-------- Information provided

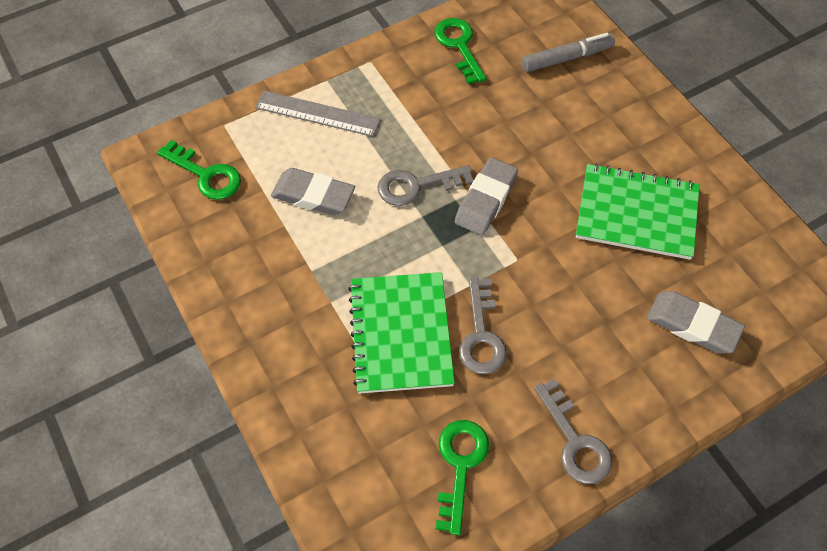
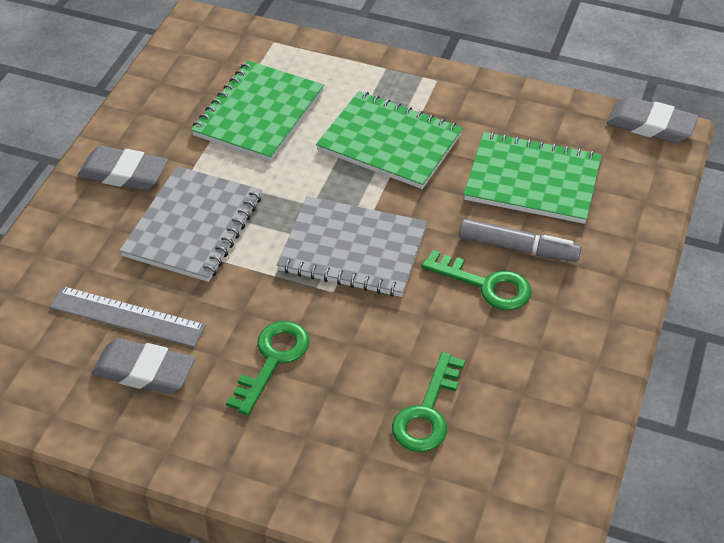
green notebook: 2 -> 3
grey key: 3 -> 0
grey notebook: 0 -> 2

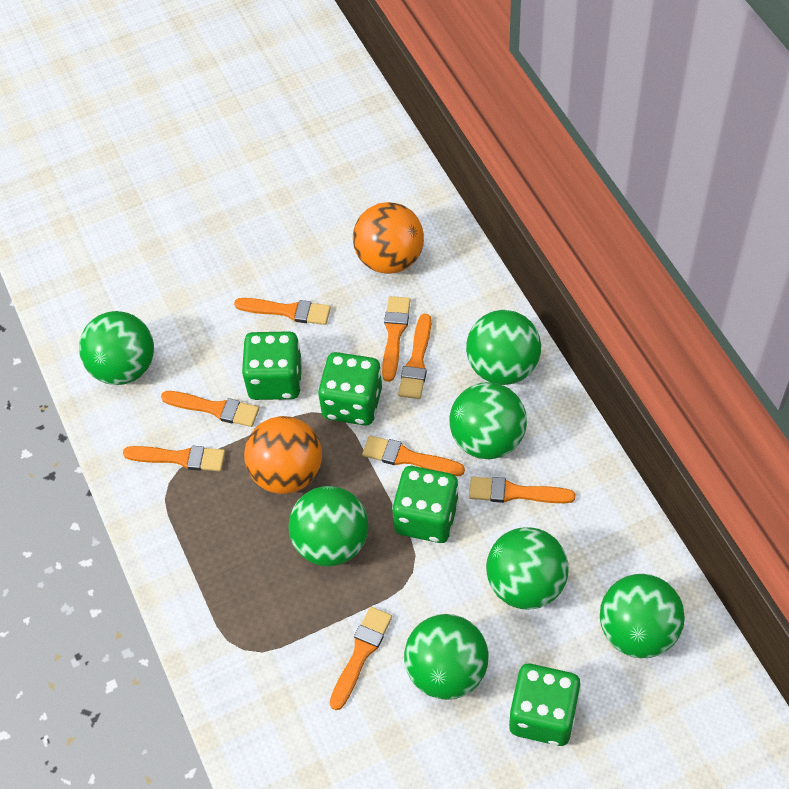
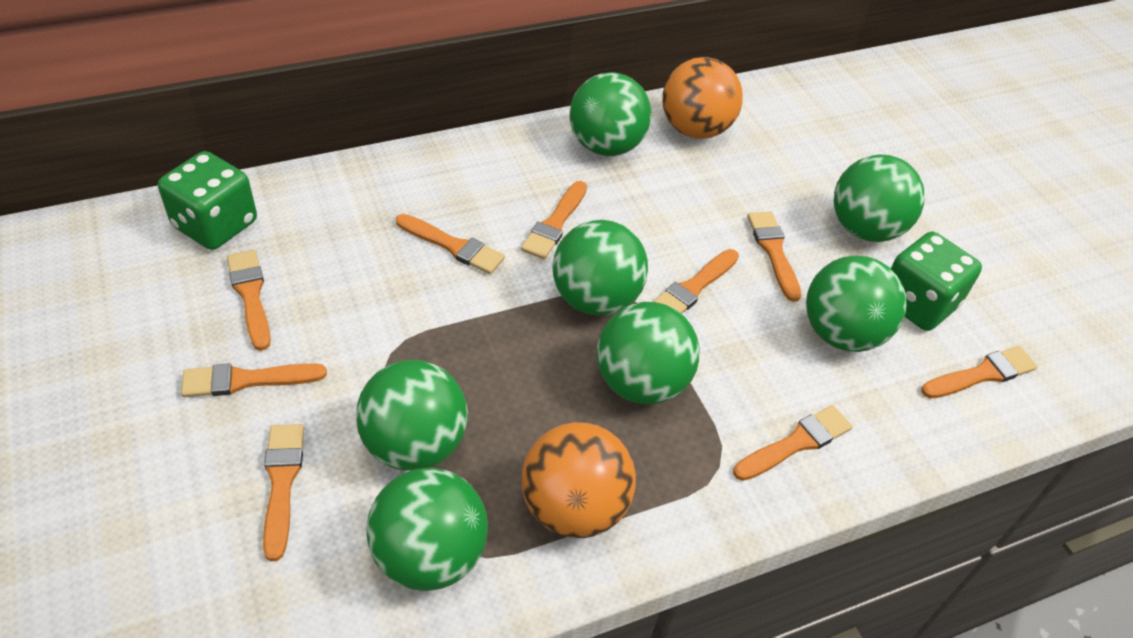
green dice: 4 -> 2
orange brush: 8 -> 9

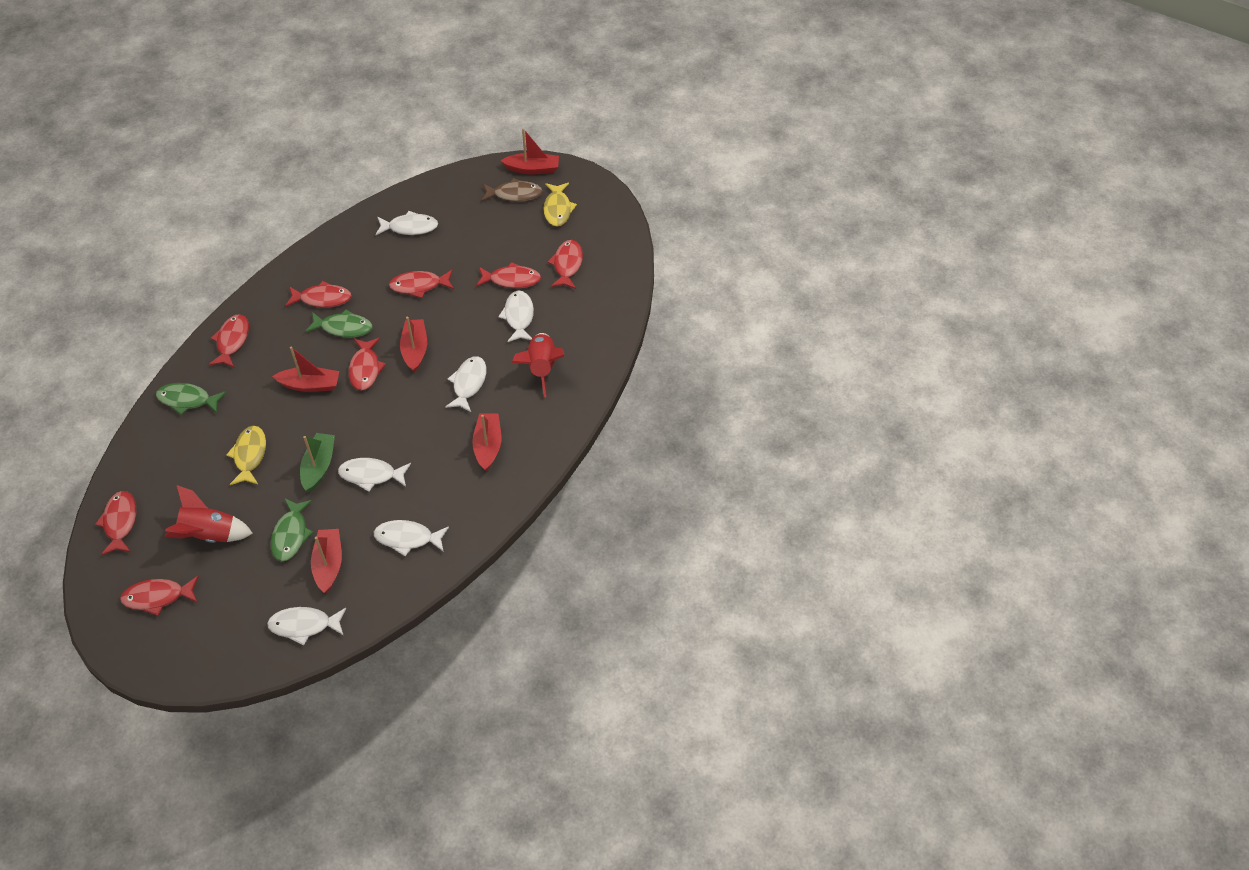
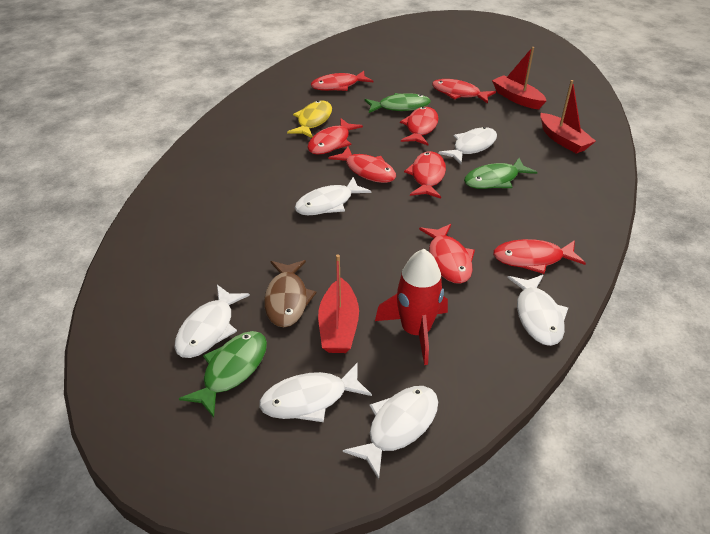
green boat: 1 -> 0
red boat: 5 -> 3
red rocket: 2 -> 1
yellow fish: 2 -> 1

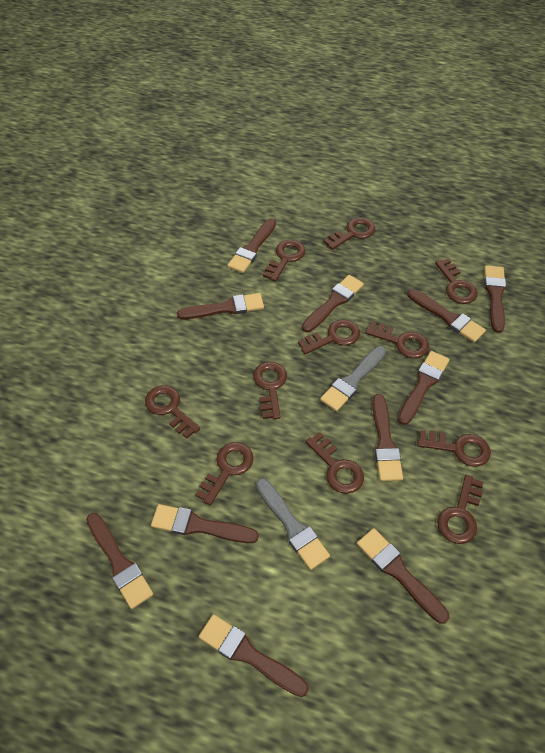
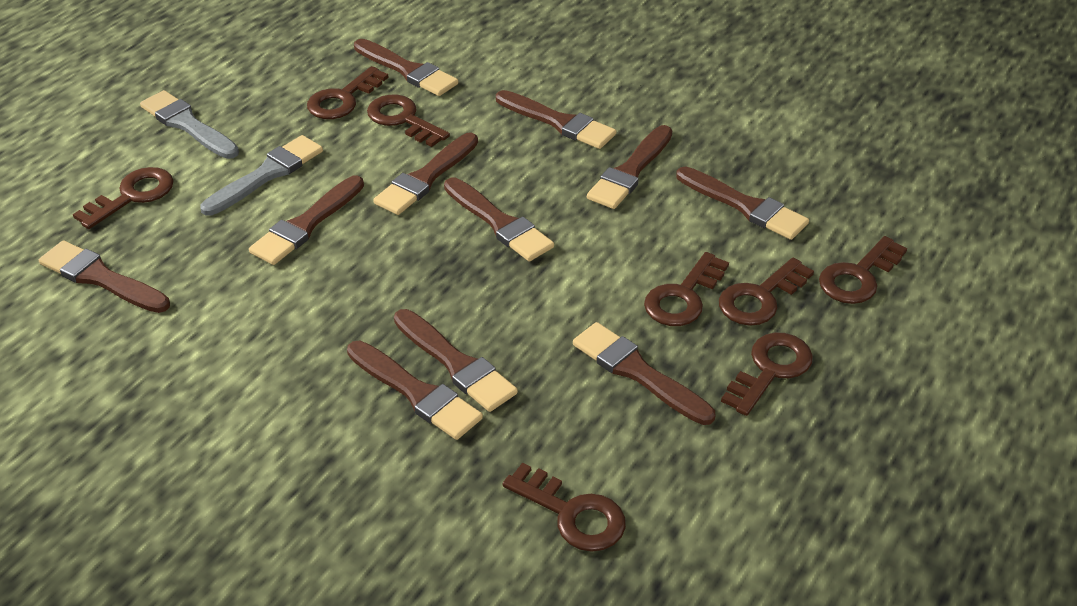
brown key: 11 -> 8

----------------

**Task requirements:**
Retype all of the material above exactly; the pictures stay out.

**Task result:**
green notebook: 2 -> 3
grey key: 3 -> 0
grey notebook: 0 -> 2

green dice: 4 -> 2
orange brush: 8 -> 9

green boat: 1 -> 0
red boat: 5 -> 3
red rocket: 2 -> 1
yellow fish: 2 -> 1

brown key: 11 -> 8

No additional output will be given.